Record excerpts
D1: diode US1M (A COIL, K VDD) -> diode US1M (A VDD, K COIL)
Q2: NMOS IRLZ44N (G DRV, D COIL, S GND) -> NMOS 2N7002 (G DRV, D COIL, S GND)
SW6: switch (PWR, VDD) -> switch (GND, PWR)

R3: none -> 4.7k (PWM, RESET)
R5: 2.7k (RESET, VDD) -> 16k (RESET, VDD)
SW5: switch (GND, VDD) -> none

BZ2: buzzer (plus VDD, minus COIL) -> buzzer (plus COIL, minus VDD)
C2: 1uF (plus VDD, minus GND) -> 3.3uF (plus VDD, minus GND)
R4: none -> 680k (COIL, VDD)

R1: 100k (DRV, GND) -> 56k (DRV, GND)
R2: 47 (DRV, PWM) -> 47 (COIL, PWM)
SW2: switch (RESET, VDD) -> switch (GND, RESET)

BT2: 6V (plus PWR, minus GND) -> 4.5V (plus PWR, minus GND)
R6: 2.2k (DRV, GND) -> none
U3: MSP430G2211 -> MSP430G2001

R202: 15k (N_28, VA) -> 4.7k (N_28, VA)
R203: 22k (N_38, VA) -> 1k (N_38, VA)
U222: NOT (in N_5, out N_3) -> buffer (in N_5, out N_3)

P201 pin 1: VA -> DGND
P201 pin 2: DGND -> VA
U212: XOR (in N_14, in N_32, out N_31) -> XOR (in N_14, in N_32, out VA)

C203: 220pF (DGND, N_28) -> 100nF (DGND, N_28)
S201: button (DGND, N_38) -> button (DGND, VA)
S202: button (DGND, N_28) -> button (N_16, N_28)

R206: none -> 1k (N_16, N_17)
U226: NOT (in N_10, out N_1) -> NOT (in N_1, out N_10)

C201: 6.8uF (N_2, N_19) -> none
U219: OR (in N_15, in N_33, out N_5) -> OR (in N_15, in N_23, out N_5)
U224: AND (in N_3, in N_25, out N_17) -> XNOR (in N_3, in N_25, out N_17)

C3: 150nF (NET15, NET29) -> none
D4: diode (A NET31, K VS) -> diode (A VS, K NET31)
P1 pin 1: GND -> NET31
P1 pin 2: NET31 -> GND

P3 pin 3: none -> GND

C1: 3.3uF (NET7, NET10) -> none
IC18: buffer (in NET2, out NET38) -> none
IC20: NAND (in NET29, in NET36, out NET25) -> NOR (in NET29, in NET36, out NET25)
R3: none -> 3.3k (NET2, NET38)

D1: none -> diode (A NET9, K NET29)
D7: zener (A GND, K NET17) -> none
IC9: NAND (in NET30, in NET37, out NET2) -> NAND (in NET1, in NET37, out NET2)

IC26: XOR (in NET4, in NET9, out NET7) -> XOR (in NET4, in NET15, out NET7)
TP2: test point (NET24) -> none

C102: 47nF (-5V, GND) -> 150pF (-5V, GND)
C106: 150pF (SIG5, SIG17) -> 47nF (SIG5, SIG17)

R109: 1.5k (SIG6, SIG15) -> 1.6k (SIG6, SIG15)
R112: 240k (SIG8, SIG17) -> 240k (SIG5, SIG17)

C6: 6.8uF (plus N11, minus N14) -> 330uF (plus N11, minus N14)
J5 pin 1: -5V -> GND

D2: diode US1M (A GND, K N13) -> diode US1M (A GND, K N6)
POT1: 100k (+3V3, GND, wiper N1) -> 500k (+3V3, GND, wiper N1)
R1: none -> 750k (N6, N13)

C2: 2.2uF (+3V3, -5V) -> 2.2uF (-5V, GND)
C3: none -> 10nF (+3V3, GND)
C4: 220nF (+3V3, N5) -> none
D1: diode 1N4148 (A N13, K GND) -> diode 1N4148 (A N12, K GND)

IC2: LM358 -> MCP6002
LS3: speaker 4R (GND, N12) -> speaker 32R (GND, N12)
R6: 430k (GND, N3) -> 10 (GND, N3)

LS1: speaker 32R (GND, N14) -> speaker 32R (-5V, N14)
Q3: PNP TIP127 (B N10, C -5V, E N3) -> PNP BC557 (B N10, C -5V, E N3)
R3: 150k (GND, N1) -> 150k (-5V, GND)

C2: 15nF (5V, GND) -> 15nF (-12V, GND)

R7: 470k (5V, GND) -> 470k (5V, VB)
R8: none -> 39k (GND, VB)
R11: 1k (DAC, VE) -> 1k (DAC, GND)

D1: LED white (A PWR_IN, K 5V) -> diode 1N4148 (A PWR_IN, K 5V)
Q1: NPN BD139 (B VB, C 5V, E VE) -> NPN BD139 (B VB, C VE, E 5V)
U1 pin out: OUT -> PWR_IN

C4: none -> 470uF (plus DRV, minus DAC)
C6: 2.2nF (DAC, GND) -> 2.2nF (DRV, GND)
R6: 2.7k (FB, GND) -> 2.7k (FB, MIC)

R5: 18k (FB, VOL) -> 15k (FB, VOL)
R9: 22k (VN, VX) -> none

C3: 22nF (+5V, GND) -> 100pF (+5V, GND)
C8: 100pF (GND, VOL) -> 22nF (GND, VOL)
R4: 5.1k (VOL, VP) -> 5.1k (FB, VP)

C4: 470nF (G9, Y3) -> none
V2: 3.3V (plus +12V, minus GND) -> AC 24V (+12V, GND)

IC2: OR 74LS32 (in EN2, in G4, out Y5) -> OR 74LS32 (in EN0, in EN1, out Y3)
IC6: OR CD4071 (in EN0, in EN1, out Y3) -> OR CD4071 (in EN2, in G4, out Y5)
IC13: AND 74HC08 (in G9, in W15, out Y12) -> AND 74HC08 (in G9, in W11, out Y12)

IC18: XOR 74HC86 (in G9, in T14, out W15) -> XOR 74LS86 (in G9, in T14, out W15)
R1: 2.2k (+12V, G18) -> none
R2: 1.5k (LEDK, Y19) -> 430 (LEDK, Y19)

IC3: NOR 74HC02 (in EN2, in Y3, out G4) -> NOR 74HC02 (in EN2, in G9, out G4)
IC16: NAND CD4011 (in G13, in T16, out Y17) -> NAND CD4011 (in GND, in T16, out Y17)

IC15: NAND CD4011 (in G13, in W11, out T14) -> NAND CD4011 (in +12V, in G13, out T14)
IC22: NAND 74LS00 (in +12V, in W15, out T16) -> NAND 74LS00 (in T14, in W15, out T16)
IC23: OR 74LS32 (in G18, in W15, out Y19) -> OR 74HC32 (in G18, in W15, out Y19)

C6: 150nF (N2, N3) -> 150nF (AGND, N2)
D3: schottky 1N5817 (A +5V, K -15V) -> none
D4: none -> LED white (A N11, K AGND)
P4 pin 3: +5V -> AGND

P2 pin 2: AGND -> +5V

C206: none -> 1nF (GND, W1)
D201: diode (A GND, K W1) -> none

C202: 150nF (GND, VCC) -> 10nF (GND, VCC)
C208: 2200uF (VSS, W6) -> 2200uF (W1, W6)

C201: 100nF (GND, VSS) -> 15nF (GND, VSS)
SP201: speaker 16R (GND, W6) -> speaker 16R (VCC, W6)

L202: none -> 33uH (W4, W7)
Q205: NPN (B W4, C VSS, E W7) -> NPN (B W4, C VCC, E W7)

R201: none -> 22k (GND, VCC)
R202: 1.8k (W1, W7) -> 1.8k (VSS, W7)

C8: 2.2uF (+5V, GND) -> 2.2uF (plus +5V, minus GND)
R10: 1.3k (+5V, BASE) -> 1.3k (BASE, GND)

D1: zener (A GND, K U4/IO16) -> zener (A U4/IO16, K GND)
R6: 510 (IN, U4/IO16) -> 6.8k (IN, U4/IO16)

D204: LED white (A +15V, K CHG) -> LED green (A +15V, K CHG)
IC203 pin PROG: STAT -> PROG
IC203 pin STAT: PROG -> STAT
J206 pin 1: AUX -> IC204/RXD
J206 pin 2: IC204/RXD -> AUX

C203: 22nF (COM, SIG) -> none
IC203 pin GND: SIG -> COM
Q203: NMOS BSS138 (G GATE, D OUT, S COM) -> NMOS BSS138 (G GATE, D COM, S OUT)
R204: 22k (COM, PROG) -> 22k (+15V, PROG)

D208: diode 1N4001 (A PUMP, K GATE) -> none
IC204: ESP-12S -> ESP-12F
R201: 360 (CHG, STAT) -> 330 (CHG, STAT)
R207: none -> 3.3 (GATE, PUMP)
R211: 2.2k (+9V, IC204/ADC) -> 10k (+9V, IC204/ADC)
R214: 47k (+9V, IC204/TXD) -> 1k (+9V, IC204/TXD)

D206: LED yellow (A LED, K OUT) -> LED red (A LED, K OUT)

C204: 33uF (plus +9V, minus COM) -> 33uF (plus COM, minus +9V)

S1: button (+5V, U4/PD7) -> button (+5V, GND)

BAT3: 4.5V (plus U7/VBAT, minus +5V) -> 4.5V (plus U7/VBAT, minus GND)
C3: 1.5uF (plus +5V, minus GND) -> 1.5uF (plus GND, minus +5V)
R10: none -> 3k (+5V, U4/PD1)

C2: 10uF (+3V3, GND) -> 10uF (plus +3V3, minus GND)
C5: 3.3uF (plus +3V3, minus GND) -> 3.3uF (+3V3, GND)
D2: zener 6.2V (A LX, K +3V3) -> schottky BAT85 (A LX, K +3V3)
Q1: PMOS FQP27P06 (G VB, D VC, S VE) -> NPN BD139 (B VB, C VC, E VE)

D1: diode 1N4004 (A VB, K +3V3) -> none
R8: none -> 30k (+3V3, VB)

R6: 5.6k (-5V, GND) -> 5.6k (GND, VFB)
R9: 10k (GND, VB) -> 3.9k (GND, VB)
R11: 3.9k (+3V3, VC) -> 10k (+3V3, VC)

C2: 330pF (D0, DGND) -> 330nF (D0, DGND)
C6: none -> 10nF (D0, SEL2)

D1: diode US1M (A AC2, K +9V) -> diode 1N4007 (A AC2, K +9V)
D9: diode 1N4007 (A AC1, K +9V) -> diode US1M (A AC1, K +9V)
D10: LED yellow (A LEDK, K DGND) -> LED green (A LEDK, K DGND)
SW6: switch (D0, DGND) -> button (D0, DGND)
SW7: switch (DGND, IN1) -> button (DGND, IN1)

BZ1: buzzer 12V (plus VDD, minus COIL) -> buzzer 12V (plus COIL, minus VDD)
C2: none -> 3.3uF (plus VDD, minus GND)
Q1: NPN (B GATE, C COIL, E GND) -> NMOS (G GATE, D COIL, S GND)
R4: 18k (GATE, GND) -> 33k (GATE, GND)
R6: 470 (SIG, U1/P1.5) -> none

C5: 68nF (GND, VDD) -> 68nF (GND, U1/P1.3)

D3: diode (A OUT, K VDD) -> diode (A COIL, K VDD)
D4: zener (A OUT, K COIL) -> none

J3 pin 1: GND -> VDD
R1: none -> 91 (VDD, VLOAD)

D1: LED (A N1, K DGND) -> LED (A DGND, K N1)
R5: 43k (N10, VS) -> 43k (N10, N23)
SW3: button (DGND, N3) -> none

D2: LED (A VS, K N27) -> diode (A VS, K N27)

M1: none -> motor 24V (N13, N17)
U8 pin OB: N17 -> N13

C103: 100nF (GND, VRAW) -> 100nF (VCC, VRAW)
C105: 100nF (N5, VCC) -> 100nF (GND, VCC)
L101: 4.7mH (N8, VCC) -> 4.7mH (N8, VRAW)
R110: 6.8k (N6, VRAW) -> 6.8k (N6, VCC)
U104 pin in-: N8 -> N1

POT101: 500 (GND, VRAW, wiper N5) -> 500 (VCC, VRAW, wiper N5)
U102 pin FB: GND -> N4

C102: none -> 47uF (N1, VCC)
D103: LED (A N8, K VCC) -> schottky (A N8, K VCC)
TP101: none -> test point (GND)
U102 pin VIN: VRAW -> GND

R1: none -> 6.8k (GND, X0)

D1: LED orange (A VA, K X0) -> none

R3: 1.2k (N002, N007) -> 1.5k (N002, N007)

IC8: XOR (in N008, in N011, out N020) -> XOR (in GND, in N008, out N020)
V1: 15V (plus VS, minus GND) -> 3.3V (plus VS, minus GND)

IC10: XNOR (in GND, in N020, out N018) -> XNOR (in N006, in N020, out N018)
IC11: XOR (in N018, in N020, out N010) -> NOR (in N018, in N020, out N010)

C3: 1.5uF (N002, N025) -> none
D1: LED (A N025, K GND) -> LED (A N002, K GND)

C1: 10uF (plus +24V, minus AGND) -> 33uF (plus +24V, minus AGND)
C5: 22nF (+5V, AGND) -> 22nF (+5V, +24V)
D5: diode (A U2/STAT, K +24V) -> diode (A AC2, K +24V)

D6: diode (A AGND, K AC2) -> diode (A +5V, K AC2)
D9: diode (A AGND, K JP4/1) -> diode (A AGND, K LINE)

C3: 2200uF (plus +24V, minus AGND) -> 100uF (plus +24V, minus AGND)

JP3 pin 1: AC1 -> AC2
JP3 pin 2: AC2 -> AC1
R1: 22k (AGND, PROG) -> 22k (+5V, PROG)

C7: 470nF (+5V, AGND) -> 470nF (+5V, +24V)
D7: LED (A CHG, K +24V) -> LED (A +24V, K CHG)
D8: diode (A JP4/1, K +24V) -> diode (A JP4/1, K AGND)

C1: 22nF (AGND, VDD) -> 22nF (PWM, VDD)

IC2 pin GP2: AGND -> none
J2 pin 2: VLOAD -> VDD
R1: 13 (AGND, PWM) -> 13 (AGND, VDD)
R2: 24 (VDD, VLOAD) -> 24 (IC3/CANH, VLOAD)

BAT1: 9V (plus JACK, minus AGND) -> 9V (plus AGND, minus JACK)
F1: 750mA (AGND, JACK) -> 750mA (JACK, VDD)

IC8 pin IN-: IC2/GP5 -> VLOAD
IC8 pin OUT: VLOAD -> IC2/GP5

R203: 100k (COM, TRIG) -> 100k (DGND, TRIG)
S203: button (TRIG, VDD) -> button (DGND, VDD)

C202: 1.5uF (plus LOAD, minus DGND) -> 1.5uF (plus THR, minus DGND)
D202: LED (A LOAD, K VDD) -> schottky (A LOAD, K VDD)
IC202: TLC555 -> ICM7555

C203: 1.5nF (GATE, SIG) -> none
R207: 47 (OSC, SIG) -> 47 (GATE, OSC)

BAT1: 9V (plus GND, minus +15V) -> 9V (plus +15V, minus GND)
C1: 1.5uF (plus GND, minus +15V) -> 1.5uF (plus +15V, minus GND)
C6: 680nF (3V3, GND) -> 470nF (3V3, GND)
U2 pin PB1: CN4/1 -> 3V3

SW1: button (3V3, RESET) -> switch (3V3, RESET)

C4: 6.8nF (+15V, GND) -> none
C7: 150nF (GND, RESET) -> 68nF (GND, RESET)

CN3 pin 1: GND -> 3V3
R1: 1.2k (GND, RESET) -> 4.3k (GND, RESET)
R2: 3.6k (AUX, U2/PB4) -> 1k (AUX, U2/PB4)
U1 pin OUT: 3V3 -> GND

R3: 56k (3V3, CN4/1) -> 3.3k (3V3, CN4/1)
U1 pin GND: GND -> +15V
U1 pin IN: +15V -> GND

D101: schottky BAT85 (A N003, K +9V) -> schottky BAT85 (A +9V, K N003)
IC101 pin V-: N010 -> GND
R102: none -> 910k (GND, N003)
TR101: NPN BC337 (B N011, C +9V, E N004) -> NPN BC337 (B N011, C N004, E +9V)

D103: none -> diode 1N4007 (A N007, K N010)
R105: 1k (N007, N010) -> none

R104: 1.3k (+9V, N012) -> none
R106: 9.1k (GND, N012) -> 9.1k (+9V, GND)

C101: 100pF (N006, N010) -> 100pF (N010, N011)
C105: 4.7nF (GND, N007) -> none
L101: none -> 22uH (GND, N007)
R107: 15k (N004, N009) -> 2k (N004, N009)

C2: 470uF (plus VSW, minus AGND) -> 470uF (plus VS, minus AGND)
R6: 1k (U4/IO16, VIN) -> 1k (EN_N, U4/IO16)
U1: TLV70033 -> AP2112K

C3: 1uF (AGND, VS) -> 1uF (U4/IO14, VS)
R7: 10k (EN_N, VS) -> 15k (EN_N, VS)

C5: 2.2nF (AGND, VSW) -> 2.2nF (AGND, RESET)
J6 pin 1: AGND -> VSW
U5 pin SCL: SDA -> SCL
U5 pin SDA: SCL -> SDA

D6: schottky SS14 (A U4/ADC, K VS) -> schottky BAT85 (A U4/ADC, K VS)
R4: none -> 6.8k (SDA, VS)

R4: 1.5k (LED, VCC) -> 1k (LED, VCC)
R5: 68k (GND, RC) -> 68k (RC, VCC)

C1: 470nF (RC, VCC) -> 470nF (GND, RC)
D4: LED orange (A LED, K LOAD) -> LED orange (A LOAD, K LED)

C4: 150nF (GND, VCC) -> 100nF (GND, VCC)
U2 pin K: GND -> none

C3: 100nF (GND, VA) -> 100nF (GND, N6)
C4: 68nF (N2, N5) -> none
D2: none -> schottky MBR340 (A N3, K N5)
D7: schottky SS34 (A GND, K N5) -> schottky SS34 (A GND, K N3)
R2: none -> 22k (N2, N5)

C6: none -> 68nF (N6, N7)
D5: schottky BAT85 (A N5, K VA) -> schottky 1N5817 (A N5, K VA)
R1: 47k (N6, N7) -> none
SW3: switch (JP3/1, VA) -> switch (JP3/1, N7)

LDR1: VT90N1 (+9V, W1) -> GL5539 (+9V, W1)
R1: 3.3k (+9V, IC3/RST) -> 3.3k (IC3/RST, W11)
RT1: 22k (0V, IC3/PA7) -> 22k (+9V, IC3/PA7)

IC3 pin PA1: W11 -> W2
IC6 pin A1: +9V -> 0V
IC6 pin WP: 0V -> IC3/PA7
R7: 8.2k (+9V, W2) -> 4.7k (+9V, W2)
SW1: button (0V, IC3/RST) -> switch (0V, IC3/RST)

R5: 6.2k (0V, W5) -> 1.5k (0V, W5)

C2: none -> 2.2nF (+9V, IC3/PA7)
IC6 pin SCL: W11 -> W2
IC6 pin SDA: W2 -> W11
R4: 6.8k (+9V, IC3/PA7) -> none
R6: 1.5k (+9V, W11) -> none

Problem requirements
Your answer should consist only of the lines above between the line holding "IC2: OR 74LS32" and the line holding "D201: diode (A GND, K W1) -> none", inclusive, each transcribed exactly.

Response area
IC2: OR 74LS32 (in EN2, in G4, out Y5) -> OR 74LS32 (in EN0, in EN1, out Y3)
IC6: OR CD4071 (in EN0, in EN1, out Y3) -> OR CD4071 (in EN2, in G4, out Y5)
IC13: AND 74HC08 (in G9, in W15, out Y12) -> AND 74HC08 (in G9, in W11, out Y12)

IC18: XOR 74HC86 (in G9, in T14, out W15) -> XOR 74LS86 (in G9, in T14, out W15)
R1: 2.2k (+12V, G18) -> none
R2: 1.5k (LEDK, Y19) -> 430 (LEDK, Y19)

IC3: NOR 74HC02 (in EN2, in Y3, out G4) -> NOR 74HC02 (in EN2, in G9, out G4)
IC16: NAND CD4011 (in G13, in T16, out Y17) -> NAND CD4011 (in GND, in T16, out Y17)

IC15: NAND CD4011 (in G13, in W11, out T14) -> NAND CD4011 (in +12V, in G13, out T14)
IC22: NAND 74LS00 (in +12V, in W15, out T16) -> NAND 74LS00 (in T14, in W15, out T16)
IC23: OR 74LS32 (in G18, in W15, out Y19) -> OR 74HC32 (in G18, in W15, out Y19)

C6: 150nF (N2, N3) -> 150nF (AGND, N2)
D3: schottky 1N5817 (A +5V, K -15V) -> none
D4: none -> LED white (A N11, K AGND)
P4 pin 3: +5V -> AGND

P2 pin 2: AGND -> +5V

C206: none -> 1nF (GND, W1)
D201: diode (A GND, K W1) -> none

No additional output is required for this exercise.